**Your task**
Find every line in the material below that contains the string "acciaccatura", matching case exactly, and copy each of those lines in full.

**Supplied material**
##############################

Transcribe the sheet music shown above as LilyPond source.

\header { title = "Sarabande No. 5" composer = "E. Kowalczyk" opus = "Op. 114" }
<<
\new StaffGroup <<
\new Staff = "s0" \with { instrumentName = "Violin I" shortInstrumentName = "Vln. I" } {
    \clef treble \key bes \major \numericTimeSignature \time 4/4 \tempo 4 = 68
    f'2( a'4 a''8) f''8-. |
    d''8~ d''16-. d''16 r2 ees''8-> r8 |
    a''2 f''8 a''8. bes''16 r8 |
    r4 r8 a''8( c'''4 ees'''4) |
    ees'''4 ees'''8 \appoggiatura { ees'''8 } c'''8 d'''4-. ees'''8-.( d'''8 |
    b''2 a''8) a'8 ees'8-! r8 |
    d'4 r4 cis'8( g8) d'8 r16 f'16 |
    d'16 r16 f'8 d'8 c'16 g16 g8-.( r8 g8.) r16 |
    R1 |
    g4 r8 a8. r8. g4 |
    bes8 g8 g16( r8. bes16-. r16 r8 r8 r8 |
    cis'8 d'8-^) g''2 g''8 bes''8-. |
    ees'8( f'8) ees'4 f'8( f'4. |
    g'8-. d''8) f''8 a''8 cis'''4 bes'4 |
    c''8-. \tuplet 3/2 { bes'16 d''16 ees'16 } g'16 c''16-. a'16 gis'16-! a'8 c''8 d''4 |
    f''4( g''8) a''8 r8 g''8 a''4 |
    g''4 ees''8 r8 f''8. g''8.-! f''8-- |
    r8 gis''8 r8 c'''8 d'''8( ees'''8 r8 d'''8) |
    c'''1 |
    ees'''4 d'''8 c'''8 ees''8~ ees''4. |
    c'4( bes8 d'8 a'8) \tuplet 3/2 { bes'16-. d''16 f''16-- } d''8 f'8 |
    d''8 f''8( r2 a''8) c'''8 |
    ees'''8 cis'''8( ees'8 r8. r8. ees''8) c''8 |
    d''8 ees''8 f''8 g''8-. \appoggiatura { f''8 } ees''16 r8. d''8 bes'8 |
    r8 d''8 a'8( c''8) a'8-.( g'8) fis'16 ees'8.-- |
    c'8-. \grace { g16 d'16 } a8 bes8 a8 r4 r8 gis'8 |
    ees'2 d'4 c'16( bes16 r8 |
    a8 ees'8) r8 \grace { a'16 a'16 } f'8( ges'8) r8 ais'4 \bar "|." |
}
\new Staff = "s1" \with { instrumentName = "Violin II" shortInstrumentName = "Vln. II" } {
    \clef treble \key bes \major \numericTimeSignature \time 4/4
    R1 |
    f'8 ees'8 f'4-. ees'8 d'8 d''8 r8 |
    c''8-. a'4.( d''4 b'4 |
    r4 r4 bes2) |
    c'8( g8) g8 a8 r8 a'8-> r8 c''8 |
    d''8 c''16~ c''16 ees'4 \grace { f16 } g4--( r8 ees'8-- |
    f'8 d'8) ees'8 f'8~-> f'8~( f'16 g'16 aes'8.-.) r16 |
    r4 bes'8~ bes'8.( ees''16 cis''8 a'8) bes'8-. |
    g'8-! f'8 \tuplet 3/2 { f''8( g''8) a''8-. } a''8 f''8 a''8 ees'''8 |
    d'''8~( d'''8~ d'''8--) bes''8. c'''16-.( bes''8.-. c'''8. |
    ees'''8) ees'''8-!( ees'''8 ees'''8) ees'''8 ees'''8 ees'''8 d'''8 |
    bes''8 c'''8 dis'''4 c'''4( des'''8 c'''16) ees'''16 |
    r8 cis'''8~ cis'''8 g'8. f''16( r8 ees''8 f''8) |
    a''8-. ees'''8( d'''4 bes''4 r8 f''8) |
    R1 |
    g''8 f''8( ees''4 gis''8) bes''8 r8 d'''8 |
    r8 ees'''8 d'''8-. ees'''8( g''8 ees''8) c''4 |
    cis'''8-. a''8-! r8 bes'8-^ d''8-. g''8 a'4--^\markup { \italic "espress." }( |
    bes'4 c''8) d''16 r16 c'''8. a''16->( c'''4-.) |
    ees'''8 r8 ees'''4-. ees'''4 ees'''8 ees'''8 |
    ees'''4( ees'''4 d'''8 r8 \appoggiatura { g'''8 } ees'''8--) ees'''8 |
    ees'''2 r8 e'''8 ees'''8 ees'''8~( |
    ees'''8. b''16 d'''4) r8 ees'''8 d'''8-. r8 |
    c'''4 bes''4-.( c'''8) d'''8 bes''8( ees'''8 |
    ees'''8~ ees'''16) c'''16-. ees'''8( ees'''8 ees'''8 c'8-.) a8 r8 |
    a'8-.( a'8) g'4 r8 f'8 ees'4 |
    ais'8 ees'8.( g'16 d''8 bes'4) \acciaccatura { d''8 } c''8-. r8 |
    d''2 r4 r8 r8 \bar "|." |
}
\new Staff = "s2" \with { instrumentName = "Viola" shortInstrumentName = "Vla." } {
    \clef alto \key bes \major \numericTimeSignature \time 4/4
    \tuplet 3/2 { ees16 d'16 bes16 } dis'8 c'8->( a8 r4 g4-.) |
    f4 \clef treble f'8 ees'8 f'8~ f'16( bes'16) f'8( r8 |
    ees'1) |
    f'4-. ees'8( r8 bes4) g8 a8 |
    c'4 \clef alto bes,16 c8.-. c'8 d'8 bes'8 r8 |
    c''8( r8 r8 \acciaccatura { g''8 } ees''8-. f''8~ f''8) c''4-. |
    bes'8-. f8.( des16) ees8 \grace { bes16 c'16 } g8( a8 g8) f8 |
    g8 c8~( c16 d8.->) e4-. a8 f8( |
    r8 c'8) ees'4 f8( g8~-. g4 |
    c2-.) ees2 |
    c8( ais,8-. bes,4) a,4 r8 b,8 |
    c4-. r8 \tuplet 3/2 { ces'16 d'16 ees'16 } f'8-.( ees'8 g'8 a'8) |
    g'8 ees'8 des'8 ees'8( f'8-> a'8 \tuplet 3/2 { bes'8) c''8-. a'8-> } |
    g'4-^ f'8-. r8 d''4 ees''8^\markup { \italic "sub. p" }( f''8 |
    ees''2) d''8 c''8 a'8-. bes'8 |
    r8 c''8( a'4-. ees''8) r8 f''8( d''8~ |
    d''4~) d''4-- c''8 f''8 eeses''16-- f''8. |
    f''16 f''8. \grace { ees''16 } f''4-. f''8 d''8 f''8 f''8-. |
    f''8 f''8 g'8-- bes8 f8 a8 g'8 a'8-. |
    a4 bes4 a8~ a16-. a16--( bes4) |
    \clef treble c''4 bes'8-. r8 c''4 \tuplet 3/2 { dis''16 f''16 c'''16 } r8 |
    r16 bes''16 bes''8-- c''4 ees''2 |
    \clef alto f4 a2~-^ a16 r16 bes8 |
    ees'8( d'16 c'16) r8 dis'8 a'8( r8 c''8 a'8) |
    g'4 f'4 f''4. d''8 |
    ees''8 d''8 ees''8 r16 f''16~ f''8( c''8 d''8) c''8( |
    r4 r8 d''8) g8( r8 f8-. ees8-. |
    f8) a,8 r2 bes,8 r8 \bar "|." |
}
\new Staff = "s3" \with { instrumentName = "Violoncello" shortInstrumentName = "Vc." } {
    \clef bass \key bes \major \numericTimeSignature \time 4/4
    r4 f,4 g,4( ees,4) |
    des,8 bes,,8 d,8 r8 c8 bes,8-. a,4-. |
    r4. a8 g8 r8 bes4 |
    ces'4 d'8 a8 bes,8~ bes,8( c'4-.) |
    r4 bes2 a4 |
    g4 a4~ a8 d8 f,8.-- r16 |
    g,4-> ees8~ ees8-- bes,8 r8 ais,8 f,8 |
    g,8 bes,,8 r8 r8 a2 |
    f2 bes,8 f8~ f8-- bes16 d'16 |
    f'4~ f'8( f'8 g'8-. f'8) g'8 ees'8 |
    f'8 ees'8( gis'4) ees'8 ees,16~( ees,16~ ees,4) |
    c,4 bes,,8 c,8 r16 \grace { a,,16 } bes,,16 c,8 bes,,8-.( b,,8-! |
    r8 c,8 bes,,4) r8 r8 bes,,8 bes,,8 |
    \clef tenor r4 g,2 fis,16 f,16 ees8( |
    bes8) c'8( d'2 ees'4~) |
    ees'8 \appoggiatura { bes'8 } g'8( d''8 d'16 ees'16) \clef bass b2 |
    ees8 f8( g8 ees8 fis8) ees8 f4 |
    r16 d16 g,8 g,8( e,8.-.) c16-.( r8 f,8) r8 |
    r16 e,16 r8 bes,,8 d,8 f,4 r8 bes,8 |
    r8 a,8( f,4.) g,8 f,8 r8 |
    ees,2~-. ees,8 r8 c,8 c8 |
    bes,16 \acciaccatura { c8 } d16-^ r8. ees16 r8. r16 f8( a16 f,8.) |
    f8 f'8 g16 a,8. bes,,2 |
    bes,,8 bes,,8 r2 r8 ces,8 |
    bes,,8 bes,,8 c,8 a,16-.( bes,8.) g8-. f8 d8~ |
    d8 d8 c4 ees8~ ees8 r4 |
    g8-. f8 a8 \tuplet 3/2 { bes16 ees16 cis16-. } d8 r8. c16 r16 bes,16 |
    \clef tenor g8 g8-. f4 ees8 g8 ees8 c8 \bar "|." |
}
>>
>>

##############################

**Exercise answer**
    ais'8 ees'8.( g'16 d''8 bes'4) \acciaccatura { d''8 } c''8-. r8 |
    c''8( r8 r8 \acciaccatura { g''8 } ees''8-. f''8~ f''8) c''4-. |
    bes,16 \acciaccatura { c8 } d16-^ r8. ees16 r8. r16 f8( a16 f,8.) |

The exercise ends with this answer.